About this task - Only the lines below starting at the one containing "(356, 206) = (322, 276): pink" and ending at the one containing "(816, 420) = (600, 175): turquoise" belong in the answer, each copied exactly.

Data for this exercise -
⁂

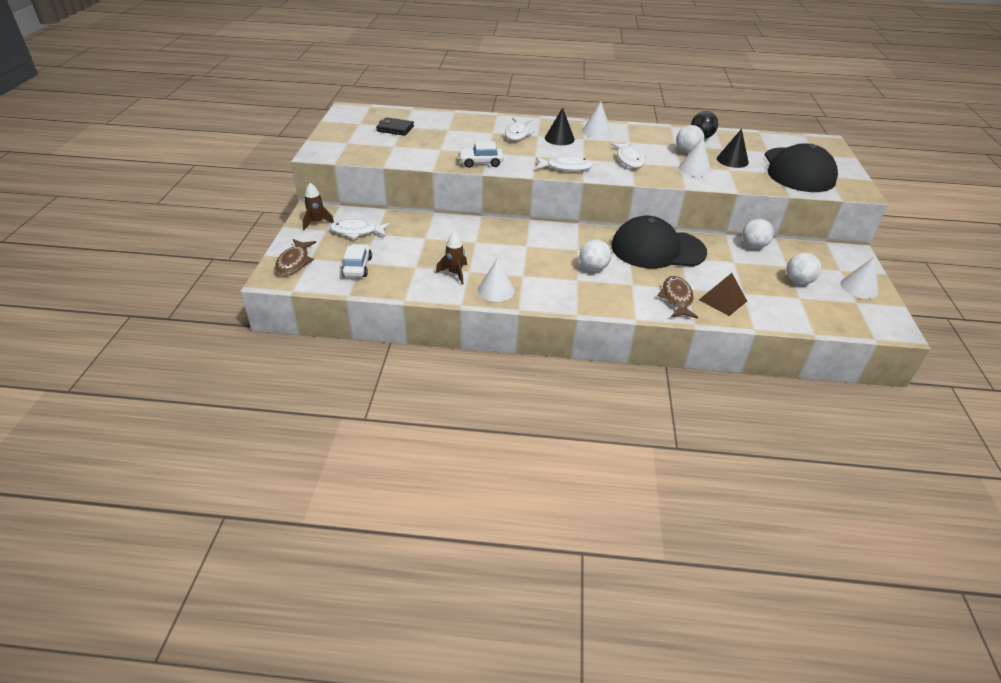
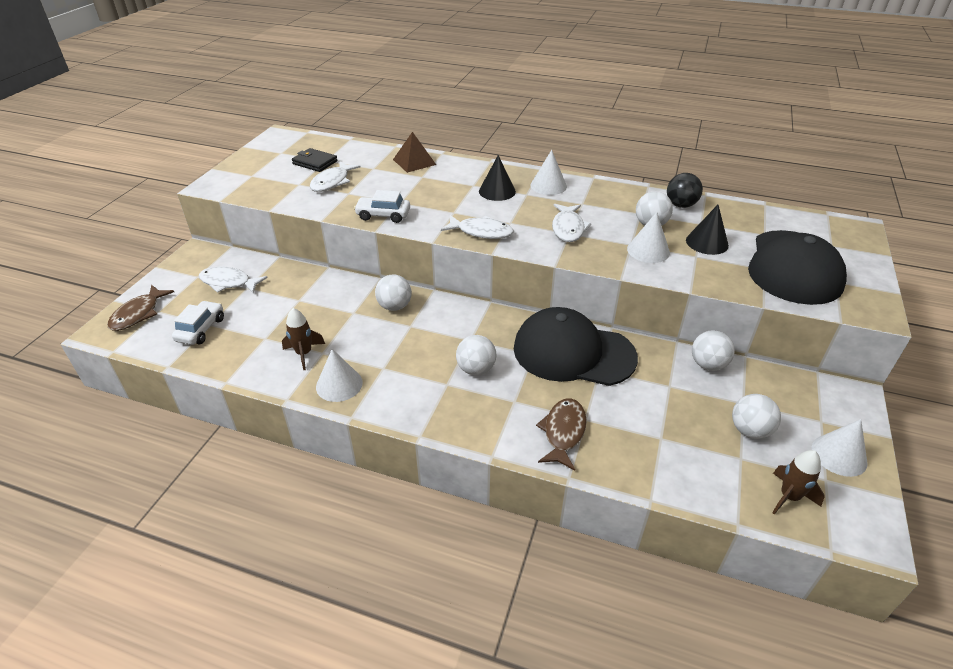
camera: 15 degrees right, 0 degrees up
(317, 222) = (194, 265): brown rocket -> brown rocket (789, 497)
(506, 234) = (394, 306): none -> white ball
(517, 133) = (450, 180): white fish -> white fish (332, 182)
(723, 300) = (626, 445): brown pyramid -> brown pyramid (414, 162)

⁂

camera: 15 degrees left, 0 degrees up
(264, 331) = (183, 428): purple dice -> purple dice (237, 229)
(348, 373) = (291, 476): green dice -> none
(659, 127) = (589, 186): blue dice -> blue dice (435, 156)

⁂

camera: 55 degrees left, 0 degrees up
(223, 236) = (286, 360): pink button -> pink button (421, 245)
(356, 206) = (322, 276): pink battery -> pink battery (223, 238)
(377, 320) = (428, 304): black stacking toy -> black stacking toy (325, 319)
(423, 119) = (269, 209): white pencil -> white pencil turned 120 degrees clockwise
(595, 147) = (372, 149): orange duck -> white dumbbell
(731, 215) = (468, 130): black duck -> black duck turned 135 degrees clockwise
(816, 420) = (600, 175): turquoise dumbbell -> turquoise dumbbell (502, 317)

⁂

Exercise response -
(356, 206) = (322, 276): pink battery -> pink battery (223, 238)
(377, 320) = (428, 304): black stacking toy -> black stacking toy (325, 319)
(423, 119) = (269, 209): white pencil -> white pencil turned 120 degrees clockwise
(595, 147) = (372, 149): orange duck -> white dumbbell
(731, 215) = (468, 130): black duck -> black duck turned 135 degrees clockwise
(816, 420) = (600, 175): turquoise dumbbell -> turquoise dumbbell (502, 317)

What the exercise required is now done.